# ITEMS
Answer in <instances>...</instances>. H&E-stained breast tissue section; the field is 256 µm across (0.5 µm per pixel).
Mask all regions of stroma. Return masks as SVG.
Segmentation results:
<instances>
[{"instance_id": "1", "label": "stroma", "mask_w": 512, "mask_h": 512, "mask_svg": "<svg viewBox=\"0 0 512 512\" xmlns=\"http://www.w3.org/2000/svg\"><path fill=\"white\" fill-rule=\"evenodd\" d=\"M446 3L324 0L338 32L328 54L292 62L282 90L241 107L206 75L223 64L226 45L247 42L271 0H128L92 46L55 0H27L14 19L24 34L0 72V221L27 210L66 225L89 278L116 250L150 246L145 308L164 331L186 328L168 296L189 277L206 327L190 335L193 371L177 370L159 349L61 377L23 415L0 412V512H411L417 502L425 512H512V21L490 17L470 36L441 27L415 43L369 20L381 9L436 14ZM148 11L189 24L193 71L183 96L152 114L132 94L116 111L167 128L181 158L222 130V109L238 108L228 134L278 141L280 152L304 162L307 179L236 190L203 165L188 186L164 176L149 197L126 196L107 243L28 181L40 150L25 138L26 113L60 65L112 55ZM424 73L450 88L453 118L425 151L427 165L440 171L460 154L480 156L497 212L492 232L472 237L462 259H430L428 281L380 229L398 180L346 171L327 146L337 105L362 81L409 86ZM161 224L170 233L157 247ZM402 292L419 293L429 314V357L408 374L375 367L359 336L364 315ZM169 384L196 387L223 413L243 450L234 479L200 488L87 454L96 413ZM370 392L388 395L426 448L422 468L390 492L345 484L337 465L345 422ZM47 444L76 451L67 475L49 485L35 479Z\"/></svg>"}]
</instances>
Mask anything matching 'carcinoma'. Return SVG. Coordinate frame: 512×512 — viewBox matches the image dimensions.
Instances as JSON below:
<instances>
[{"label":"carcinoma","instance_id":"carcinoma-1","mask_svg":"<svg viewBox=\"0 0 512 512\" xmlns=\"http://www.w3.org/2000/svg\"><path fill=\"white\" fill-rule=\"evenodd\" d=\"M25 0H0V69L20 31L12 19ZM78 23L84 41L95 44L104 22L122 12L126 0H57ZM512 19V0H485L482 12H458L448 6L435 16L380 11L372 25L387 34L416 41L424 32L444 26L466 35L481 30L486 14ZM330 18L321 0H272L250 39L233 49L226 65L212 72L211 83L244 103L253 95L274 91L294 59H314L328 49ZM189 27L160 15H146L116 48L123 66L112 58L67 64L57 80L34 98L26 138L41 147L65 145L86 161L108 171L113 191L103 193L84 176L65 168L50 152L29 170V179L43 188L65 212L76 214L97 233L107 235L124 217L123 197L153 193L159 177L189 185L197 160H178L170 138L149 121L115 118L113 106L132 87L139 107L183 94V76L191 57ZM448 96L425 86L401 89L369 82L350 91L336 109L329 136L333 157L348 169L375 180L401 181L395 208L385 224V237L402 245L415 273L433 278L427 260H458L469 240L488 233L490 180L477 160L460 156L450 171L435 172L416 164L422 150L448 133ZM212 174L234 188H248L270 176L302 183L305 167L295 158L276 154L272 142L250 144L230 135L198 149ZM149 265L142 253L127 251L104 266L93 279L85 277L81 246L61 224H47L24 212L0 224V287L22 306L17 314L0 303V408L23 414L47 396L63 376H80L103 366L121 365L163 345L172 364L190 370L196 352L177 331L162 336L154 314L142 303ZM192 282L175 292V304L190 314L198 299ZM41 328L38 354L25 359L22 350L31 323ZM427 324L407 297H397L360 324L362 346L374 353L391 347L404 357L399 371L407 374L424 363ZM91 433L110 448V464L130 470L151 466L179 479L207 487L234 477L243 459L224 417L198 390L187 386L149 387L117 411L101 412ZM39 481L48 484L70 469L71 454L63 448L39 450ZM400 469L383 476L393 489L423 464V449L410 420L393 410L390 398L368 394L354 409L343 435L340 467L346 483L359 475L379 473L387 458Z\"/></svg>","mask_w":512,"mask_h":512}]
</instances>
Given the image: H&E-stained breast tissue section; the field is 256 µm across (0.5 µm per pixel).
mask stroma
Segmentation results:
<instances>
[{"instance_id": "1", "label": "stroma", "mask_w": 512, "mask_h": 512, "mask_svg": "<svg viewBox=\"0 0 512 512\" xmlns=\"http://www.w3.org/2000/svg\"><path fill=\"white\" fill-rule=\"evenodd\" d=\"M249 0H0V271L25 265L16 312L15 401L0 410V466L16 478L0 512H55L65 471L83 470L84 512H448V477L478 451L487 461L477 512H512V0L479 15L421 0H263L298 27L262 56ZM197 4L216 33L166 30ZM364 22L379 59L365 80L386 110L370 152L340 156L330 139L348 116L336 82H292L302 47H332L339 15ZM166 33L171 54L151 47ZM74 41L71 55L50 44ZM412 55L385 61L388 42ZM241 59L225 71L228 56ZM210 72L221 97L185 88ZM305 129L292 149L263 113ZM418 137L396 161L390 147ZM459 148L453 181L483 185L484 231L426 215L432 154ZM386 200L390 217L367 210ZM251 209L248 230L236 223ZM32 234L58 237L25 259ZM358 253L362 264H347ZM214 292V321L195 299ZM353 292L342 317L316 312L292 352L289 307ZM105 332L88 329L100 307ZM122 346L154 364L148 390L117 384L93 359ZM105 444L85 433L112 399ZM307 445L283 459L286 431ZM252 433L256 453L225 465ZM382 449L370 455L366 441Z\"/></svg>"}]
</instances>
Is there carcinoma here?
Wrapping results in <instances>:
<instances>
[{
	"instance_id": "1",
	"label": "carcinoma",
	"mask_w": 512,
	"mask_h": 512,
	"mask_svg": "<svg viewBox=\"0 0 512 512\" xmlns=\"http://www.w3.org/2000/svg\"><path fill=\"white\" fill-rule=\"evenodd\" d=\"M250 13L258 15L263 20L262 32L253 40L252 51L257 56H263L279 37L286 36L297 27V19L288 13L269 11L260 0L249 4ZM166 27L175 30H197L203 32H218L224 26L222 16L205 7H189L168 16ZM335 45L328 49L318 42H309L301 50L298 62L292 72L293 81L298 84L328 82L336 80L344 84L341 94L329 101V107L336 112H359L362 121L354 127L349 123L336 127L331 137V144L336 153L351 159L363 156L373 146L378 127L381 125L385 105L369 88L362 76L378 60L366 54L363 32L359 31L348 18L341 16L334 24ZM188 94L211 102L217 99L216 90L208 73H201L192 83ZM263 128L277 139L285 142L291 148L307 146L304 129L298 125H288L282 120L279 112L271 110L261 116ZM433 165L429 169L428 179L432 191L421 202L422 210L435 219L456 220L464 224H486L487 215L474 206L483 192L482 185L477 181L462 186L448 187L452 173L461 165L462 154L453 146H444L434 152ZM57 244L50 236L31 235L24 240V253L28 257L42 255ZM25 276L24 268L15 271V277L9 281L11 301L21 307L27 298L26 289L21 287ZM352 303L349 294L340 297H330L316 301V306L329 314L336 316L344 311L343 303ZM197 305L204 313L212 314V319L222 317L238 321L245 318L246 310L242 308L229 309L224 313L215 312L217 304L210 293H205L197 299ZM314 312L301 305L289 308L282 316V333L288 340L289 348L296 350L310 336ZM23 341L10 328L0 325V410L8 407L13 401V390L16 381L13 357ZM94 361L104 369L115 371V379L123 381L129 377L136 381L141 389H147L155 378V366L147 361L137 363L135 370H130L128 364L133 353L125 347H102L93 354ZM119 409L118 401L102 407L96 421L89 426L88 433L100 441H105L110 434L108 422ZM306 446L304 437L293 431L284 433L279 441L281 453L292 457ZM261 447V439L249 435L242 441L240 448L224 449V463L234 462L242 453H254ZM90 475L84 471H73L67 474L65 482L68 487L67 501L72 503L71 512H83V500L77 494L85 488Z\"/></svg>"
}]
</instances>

# DO THIS
Review the preceding data and report every line that includes the string "tissue".

# OUTPUT OF THE TASK
Answer in <instances>...</instances>. H&E-stained breast tissue section; the field is 256 µm across (0.5 µm per pixel).
Given the image: H&E-stained breast tissue section; the field is 256 µm across (0.5 µm per pixel).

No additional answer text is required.